▶ **The problem**
Everything from the line with "none -> tan 1x1 brick [259,294,313,365]" through the final line of the listing below must be retyped exactly, apart from the pictures.

------------------------------------------------------------------------

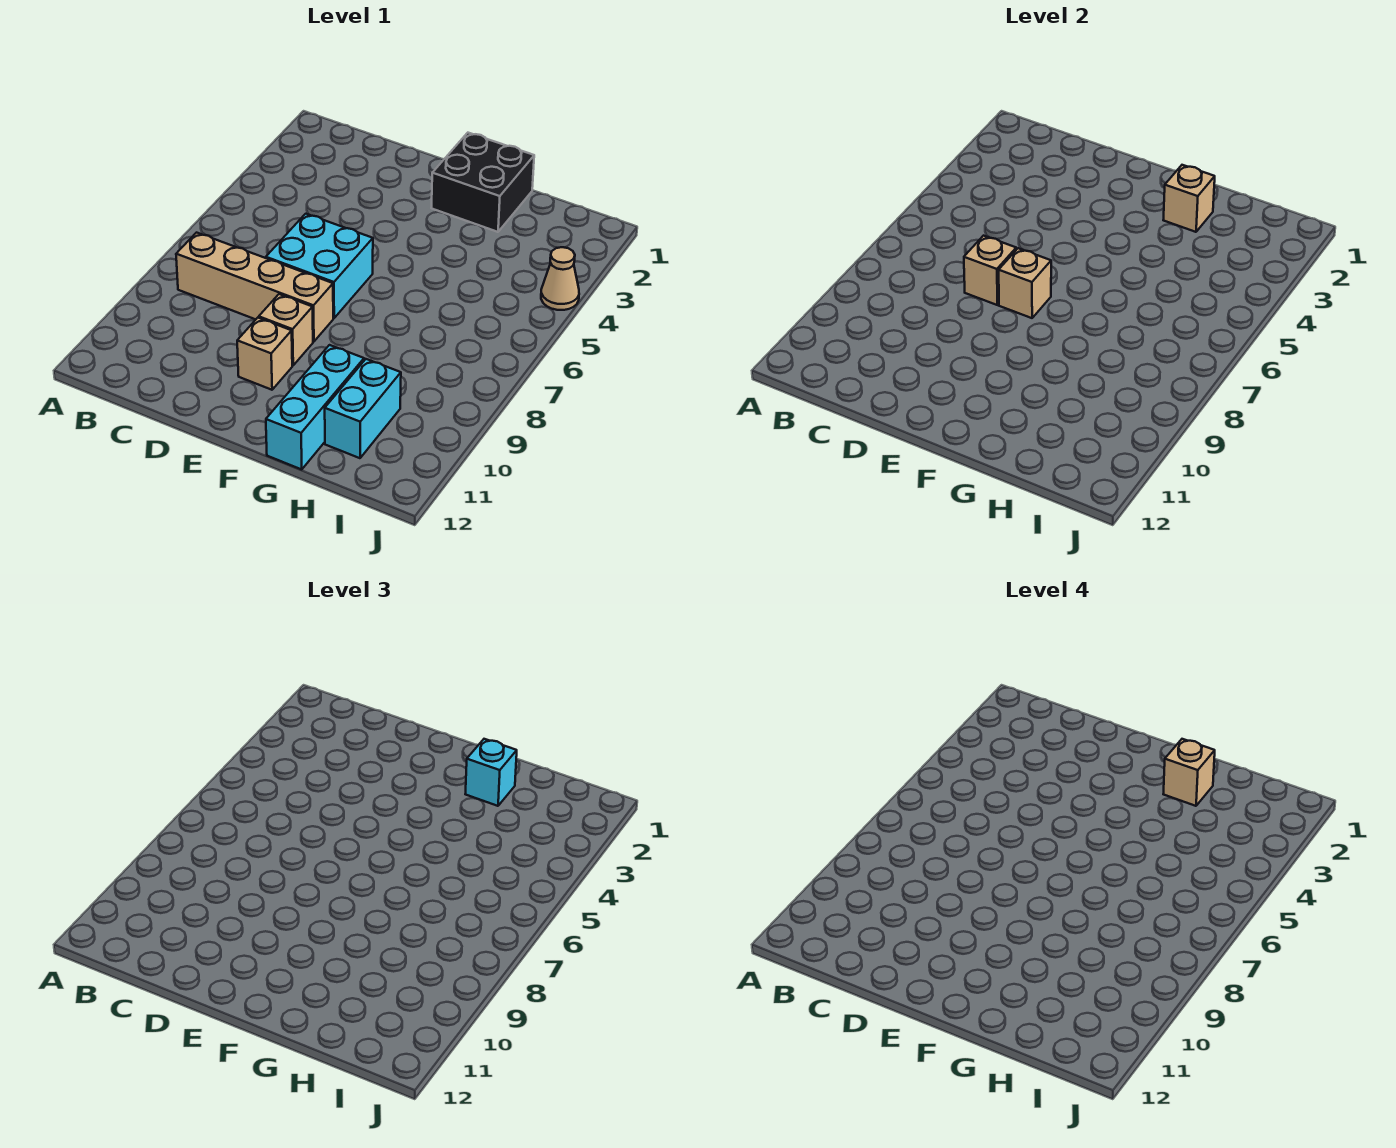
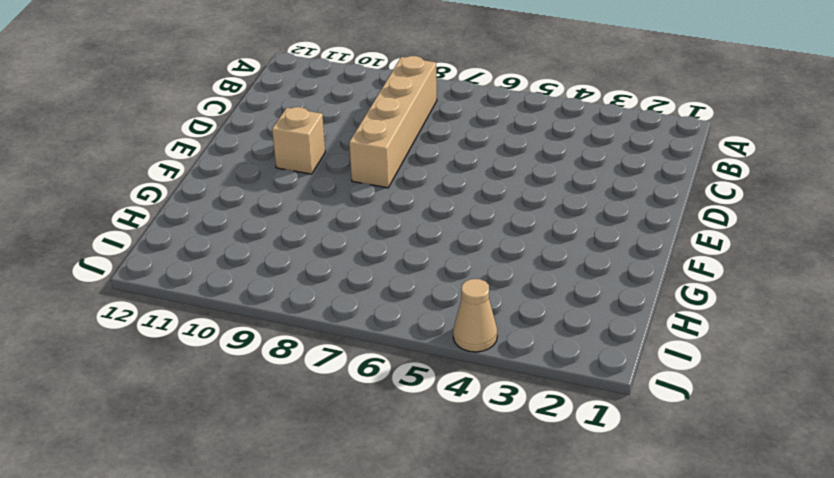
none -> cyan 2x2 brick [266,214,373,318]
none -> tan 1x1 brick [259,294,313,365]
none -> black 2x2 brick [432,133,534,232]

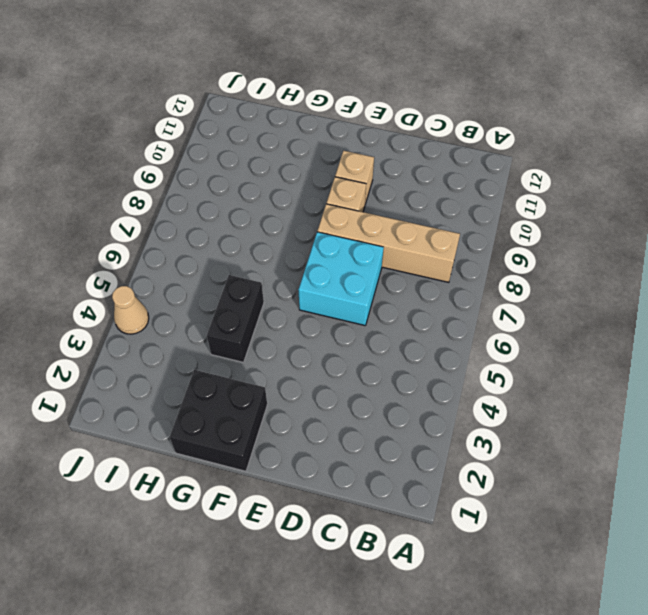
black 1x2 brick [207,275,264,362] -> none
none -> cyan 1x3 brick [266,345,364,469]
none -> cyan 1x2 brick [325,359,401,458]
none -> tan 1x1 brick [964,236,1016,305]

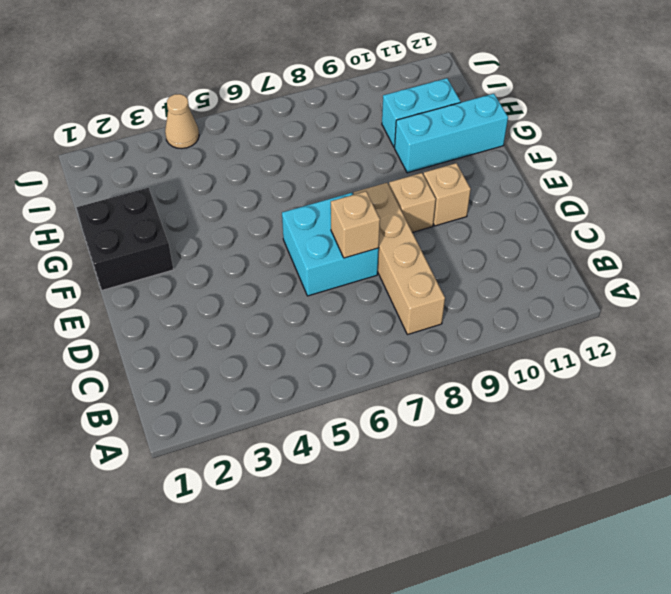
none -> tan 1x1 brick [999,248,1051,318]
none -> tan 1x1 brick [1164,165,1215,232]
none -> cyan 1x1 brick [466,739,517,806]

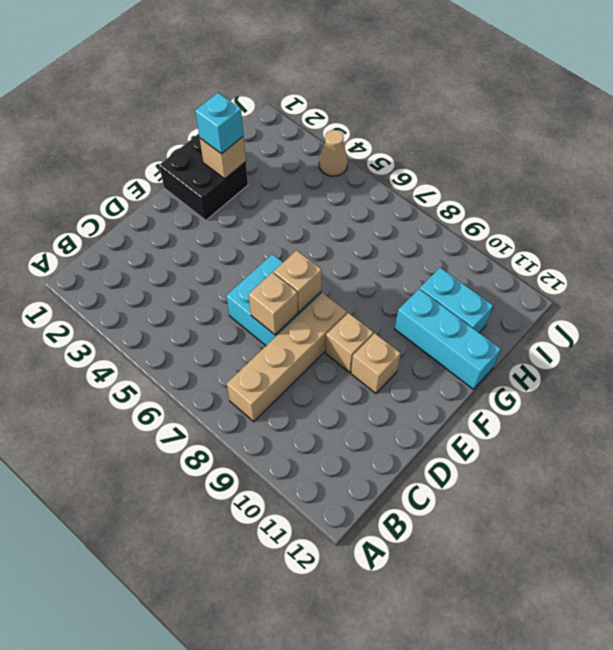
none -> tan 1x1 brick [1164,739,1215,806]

------------------------------------------------------------------------

▶ **Exercise result**
none -> tan 1x1 brick [259,294,313,365]
none -> black 2x2 brick [432,133,534,232]

black 1x2 brick [207,275,264,362] -> none
none -> cyan 1x3 brick [266,345,364,469]
none -> cyan 1x2 brick [325,359,401,458]
none -> tan 1x1 brick [964,236,1016,305]

none -> tan 1x1 brick [999,248,1051,318]
none -> tan 1x1 brick [1164,165,1215,232]
none -> cyan 1x1 brick [466,739,517,806]

none -> tan 1x1 brick [1164,739,1215,806]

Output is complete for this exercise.